_Work order_: Everything from the line holding "Someone carried the YellowBowl" through the last line below must be repeated exactly, and nothing else.

_Supplied material_:
>>>
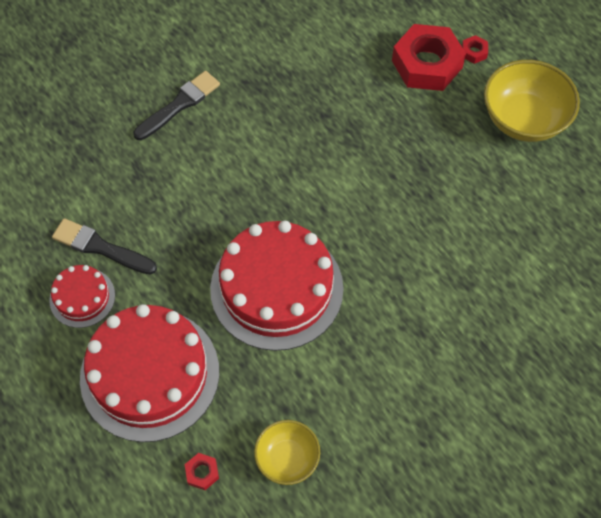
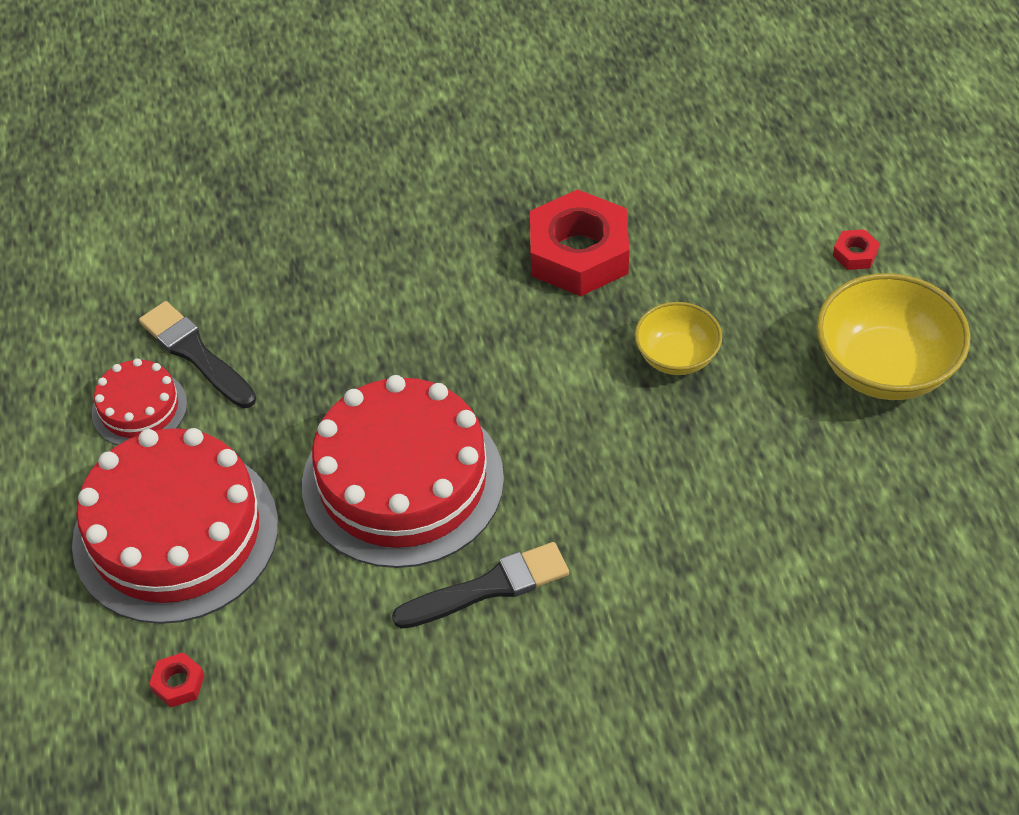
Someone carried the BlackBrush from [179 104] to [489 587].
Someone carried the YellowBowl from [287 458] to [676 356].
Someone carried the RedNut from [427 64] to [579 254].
<<<
_Problem solution_:
Someone carried the YellowBowl from [287 458] to [676 356].
Someone carried the RedNut from [427 64] to [579 254].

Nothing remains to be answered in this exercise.